■ WHAT IS NEEDED
Look through the data below for the line with "pallet: (761, 412) -> (894, 458), added", and transcribe it exactly together with each line after it up to and including the line with "shelving: (609, 1110) -> (639, 947), moved". Give nothing else.
+++ DATA RECORDS
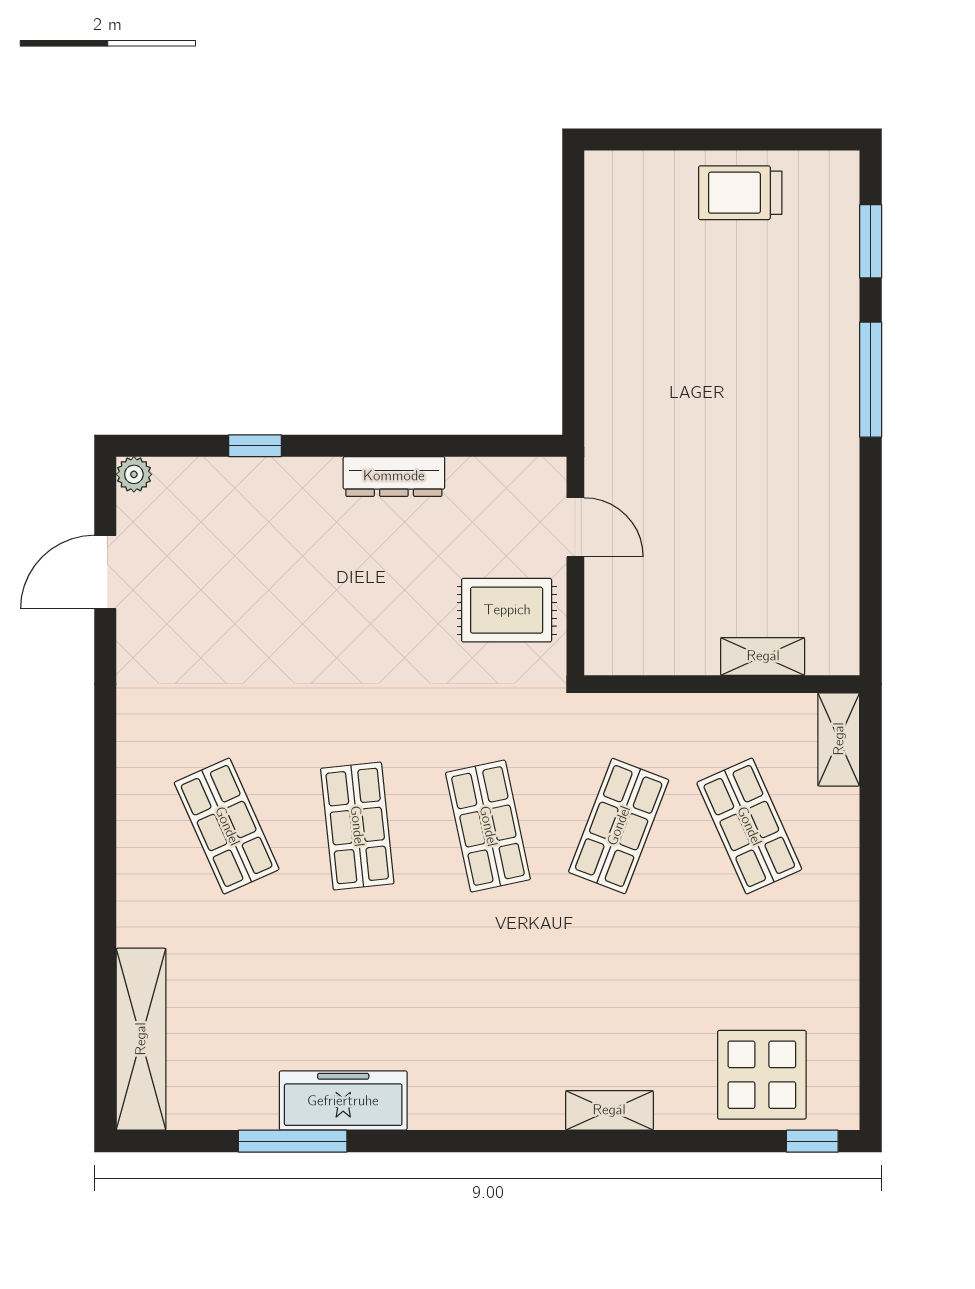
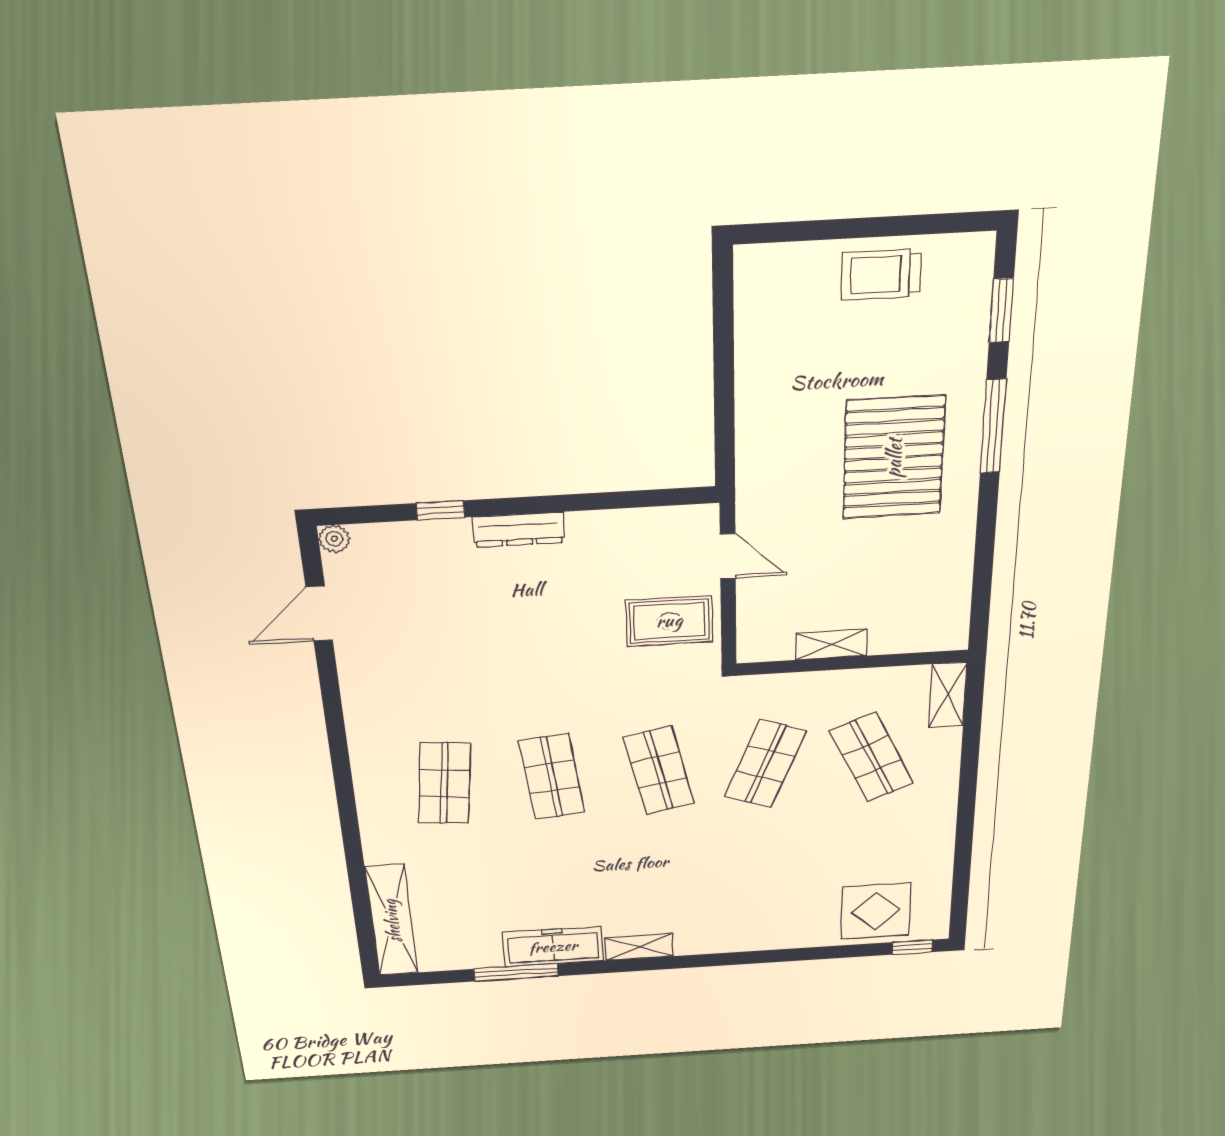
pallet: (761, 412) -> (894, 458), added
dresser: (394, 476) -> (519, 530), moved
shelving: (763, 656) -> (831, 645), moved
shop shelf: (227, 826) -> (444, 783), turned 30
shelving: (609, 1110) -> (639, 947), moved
++++++
+++ DATA RECORDS
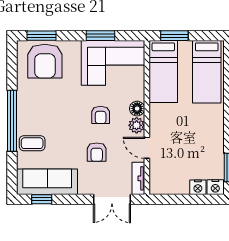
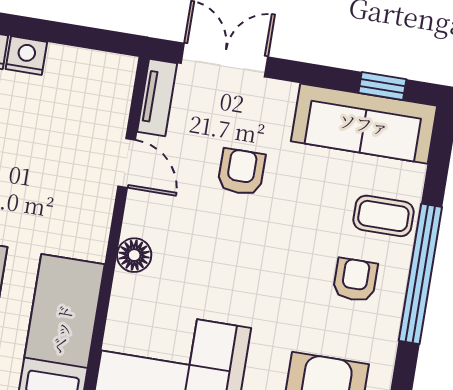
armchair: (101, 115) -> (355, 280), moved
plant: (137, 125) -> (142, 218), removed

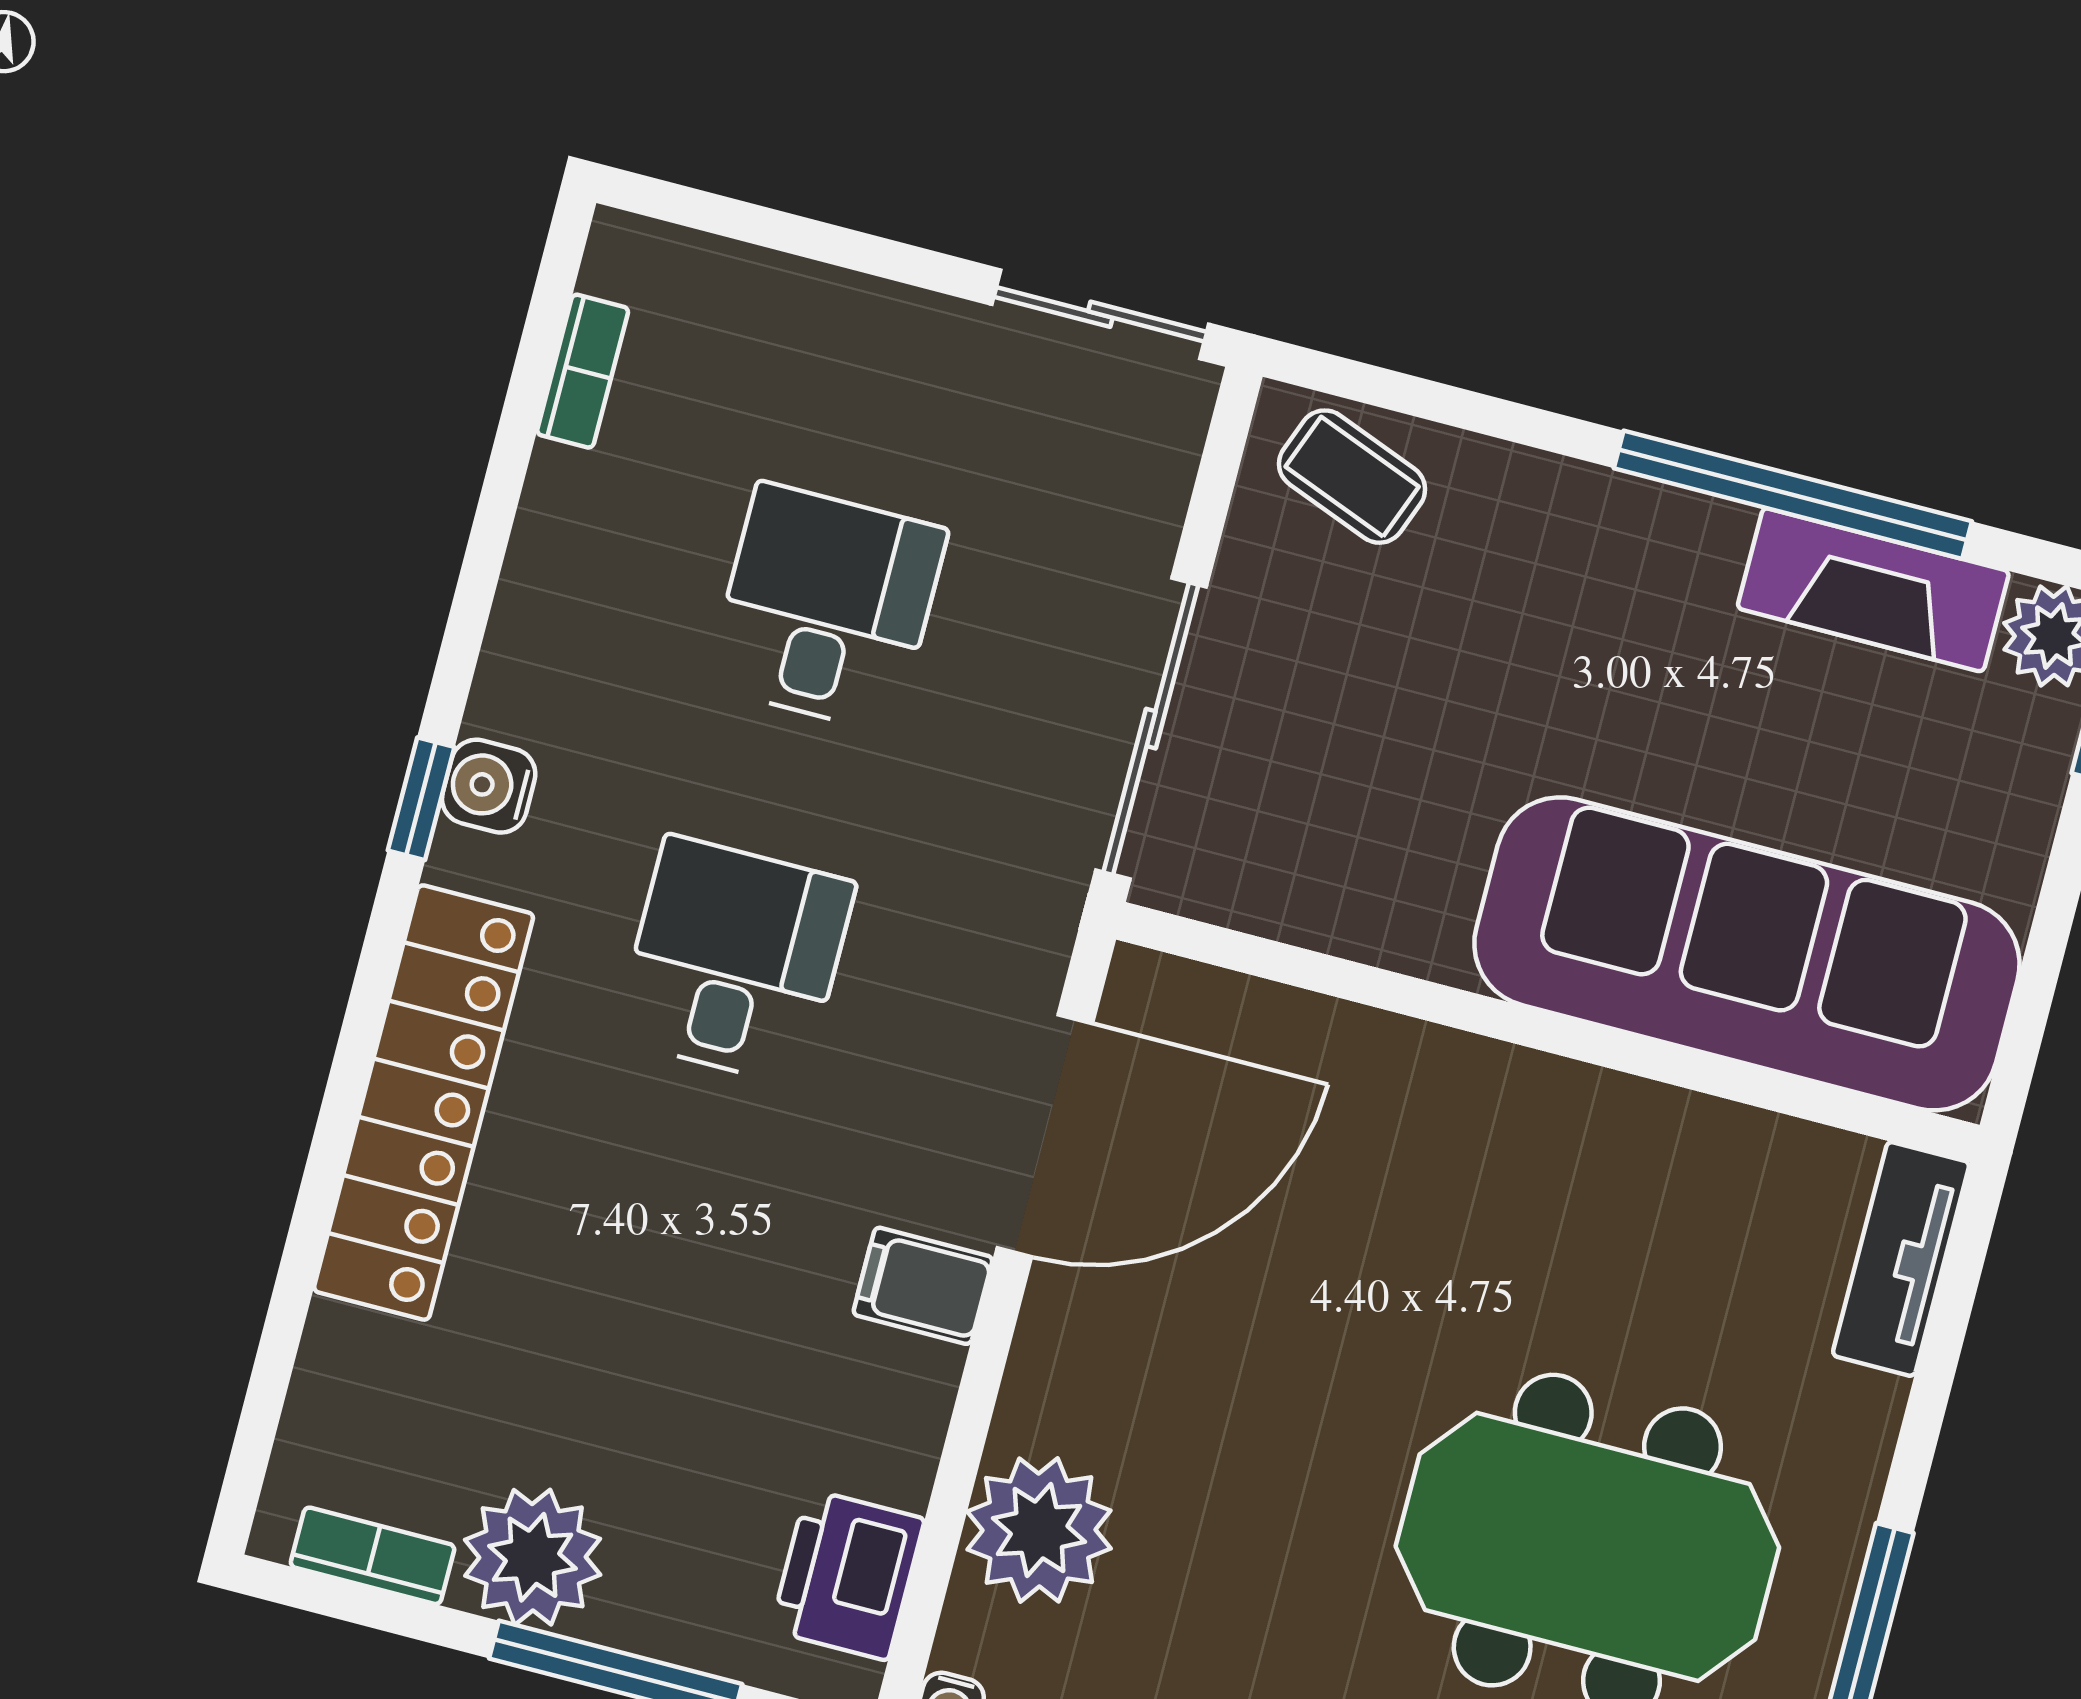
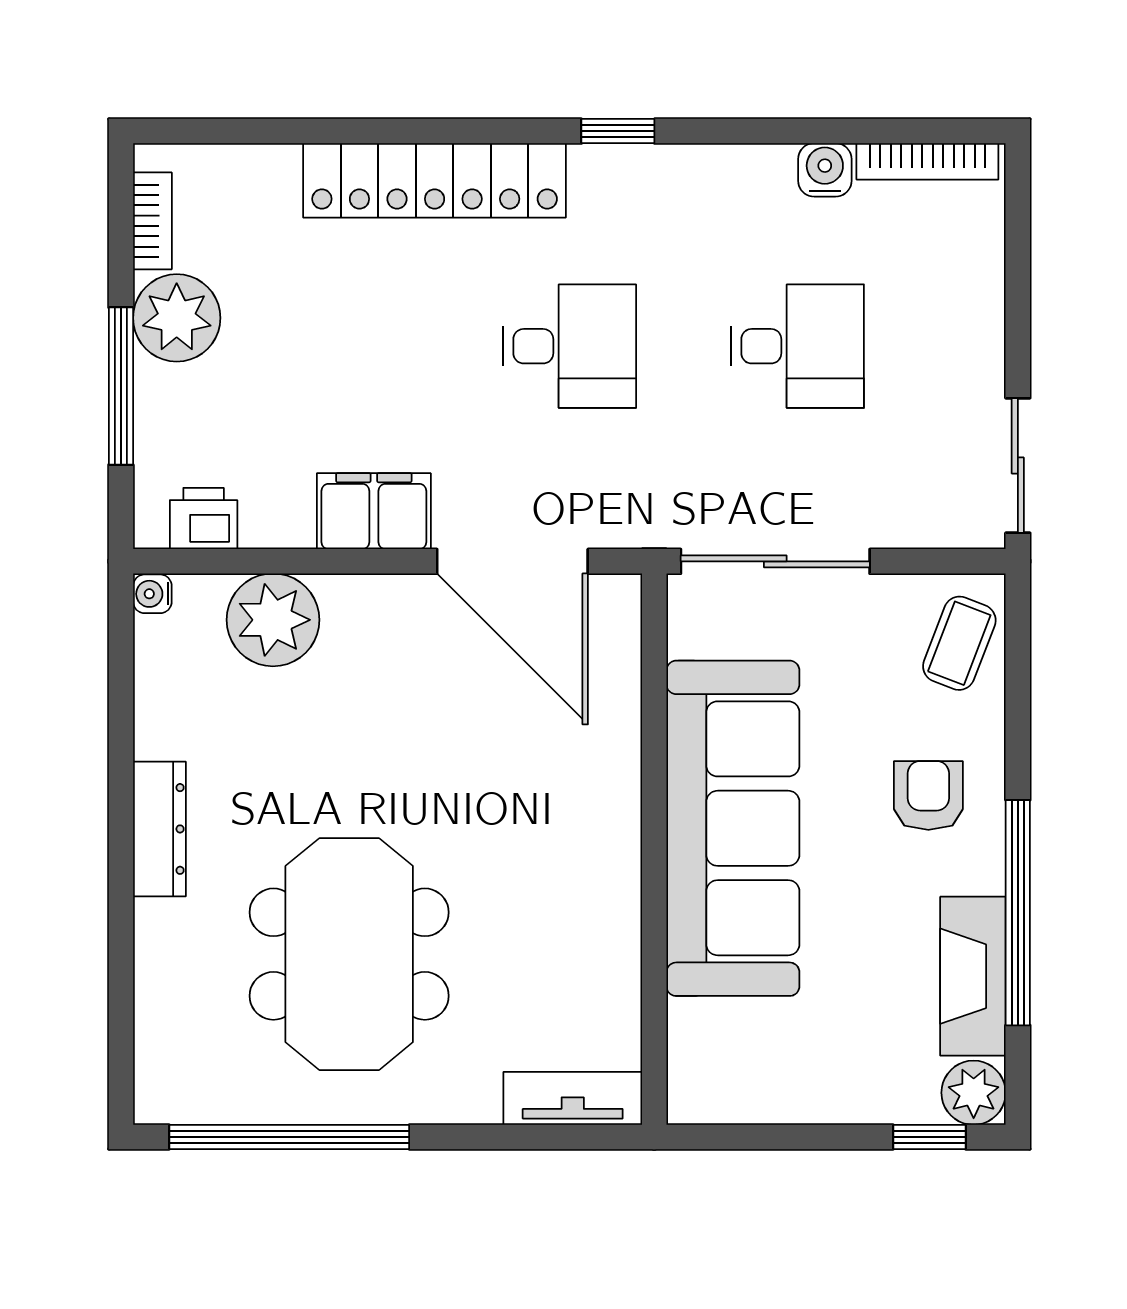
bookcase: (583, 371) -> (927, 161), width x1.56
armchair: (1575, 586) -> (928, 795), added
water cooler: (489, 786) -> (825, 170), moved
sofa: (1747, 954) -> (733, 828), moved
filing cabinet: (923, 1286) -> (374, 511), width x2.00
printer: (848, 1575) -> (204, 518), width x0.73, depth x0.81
++++++
+++ DATA RECORDS
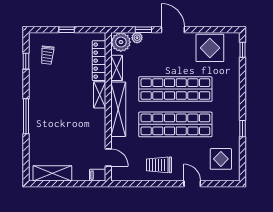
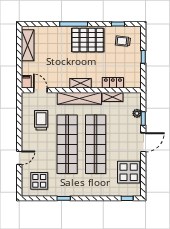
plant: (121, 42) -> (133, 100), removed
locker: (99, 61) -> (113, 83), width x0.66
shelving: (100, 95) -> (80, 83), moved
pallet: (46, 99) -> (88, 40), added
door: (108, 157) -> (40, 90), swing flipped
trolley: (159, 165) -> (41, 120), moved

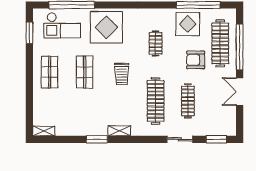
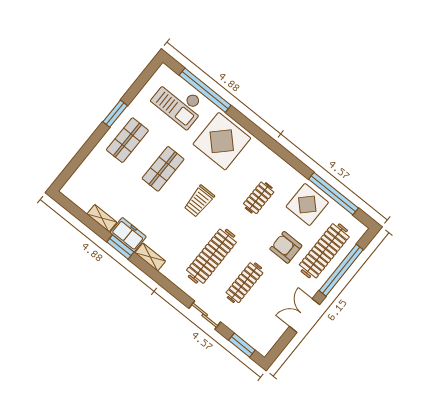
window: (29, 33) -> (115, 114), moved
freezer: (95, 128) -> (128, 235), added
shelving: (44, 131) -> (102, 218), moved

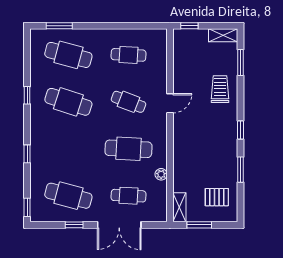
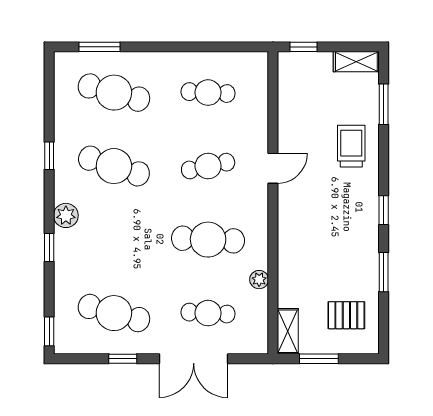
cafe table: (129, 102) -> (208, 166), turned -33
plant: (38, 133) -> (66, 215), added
++++++
■ OUTPUT
pallet: (761, 412) -> (894, 458), added
dresser: (394, 476) -> (519, 530), moved
shelving: (763, 656) -> (831, 645), moved
shop shelf: (227, 826) -> (444, 783), turned 30
shelving: (609, 1110) -> (639, 947), moved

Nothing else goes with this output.